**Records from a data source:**
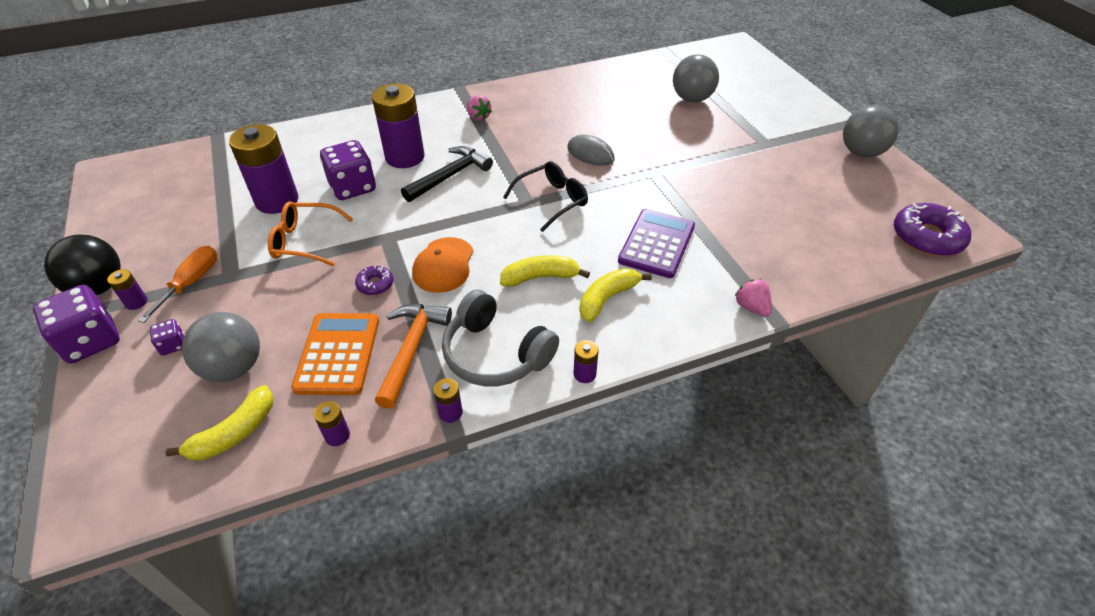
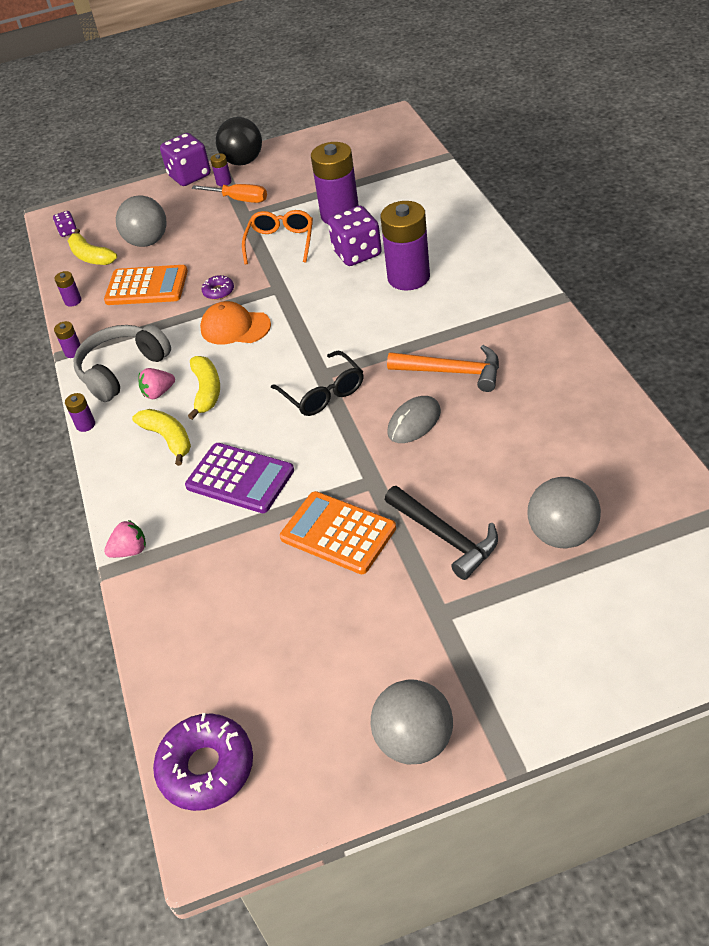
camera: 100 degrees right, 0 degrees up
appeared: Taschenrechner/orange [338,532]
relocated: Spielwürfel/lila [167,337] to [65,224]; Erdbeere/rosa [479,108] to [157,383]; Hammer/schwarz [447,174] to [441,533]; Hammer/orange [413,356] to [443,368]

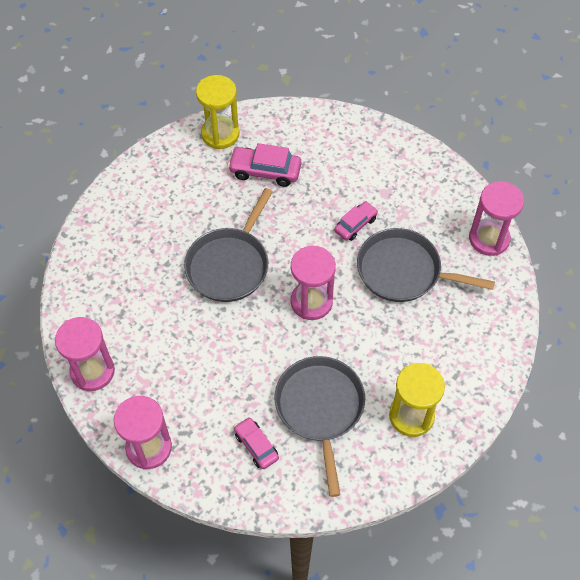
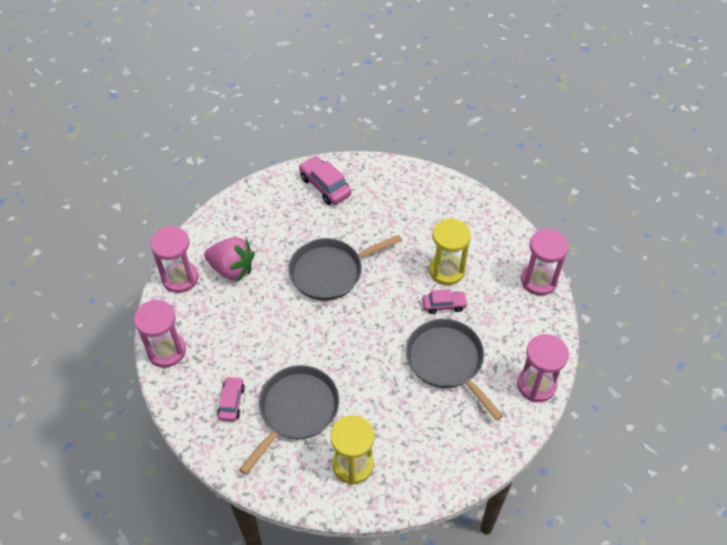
camera: 40 degrees right, 5 degrees down
appeared: Erdbeere/rosa [229,259]
relocated: Auto/rosa [264,165] to [325,180]; Sanduhr/gelb [217,112] to [450,251]; Sanduhr/rosa [313,283] to [545,262]

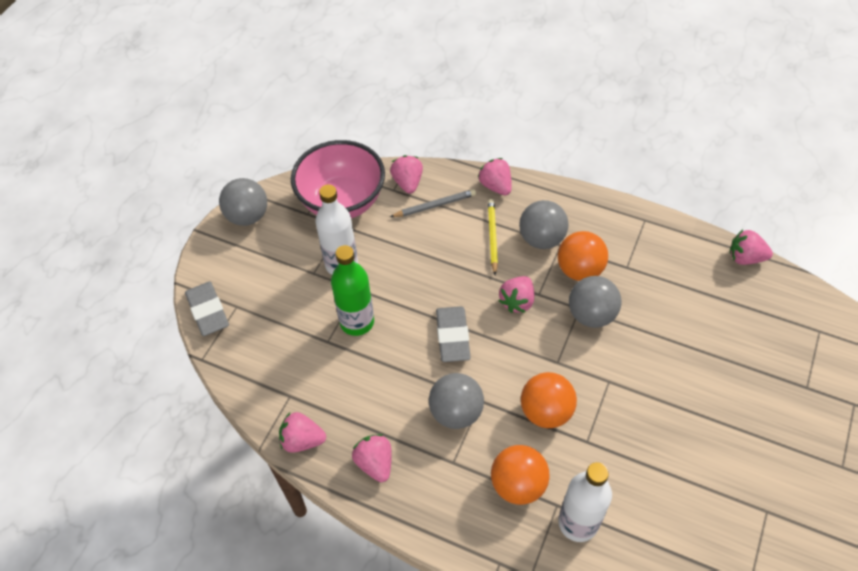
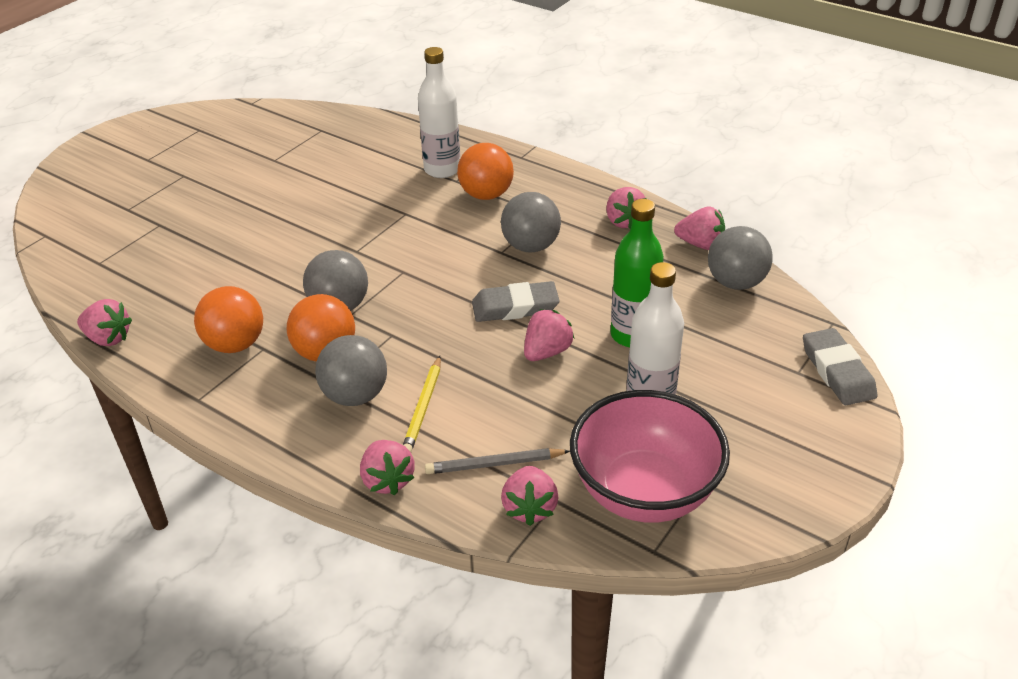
camera: 170 degrees left, 15 degrees down
relocated: Ball/orange [549,400] to [228,319]; Erdbeere/rosa [516,294] to [549,335]; Ball/grau [243,202] to [740,258]
spun: Radiergummi/grau [453,334] = [516,301] 75 degrees clockwise

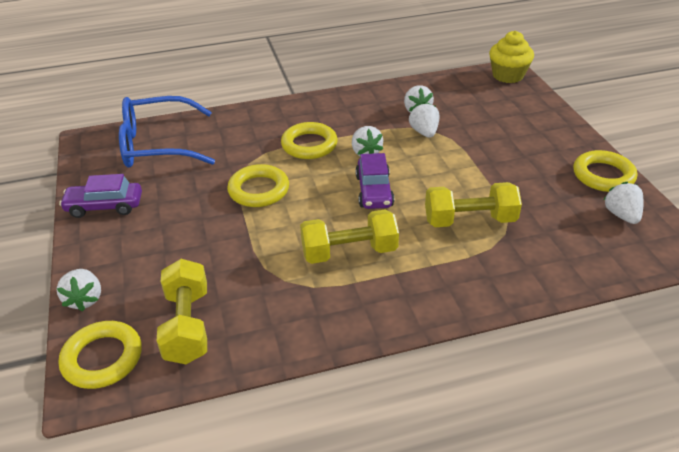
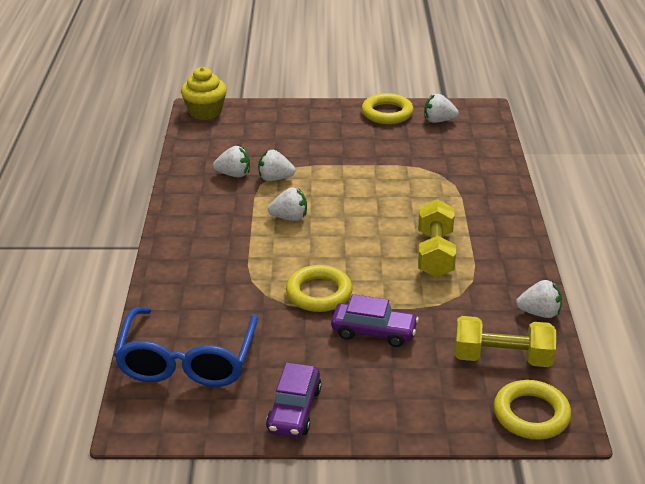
camera: 75 degrees left, 5 degrees down
missing: Ring/gelb [309,140]; Hantel/gelb [473,204]
relocated: Auto/lila [374,181] to [375,320]; Erdbeere/weiß [78,290] to [539,299]

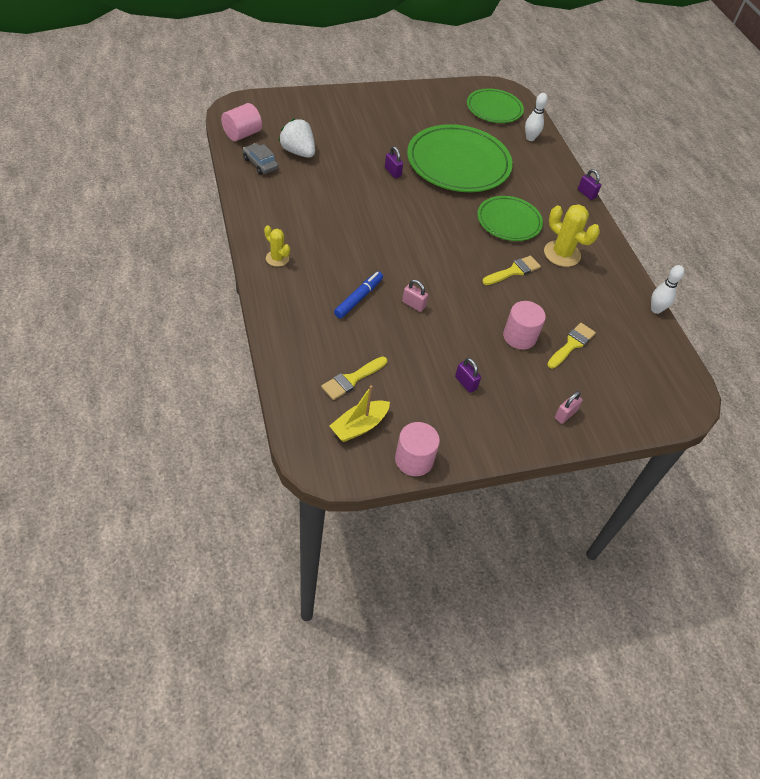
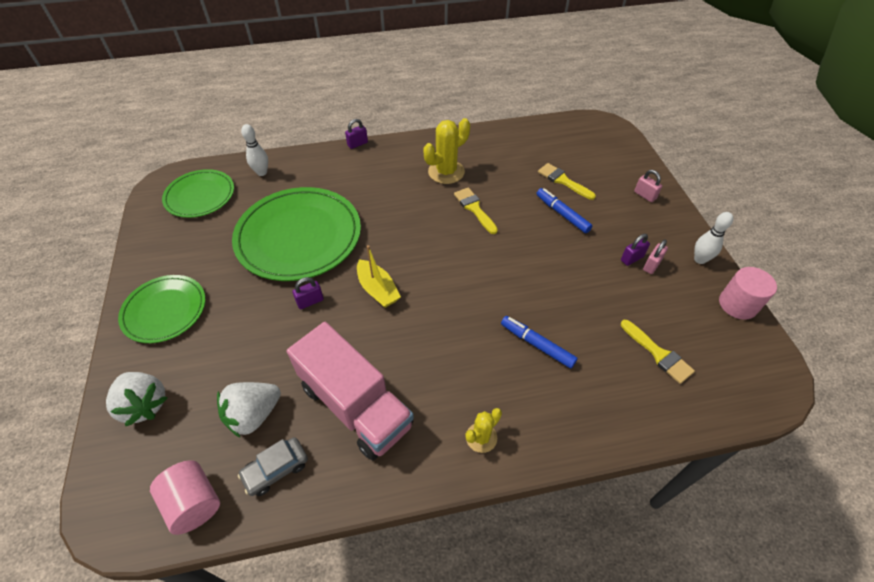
camera: 80 degrees left, 0 degrees up
appeared: Erdbeere/weiß [137,399]; Lastwagen/rosa [350,391]
relocated: Teller/grün [510,218] to [162,309]; Boot/gelb [360,413] to [379,276]; Vorhängeschloss/rosa [415,296] to [655,257]; Bowlingkegel/weiß [668,289] to [713,238]
exchanged: Vollzylinder/rosa [524,325] to Filzstift/blau [564,210]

**Work required:** The last part of the records is the answer, beginning at the line that holds "camera: 80 degrees left, 0 degrees up" and including the final line, repeated exactly.

**Answer to the problem:**
camera: 80 degrees left, 0 degrees up
appeared: Erdbeere/weiß [137,399]; Lastwagen/rosa [350,391]
relocated: Teller/grün [510,218] to [162,309]; Boot/gelb [360,413] to [379,276]; Vorhängeschloss/rosa [415,296] to [655,257]; Bowlingkegel/weiß [668,289] to [713,238]
exchanged: Vollzylinder/rosa [524,325] to Filzstift/blau [564,210]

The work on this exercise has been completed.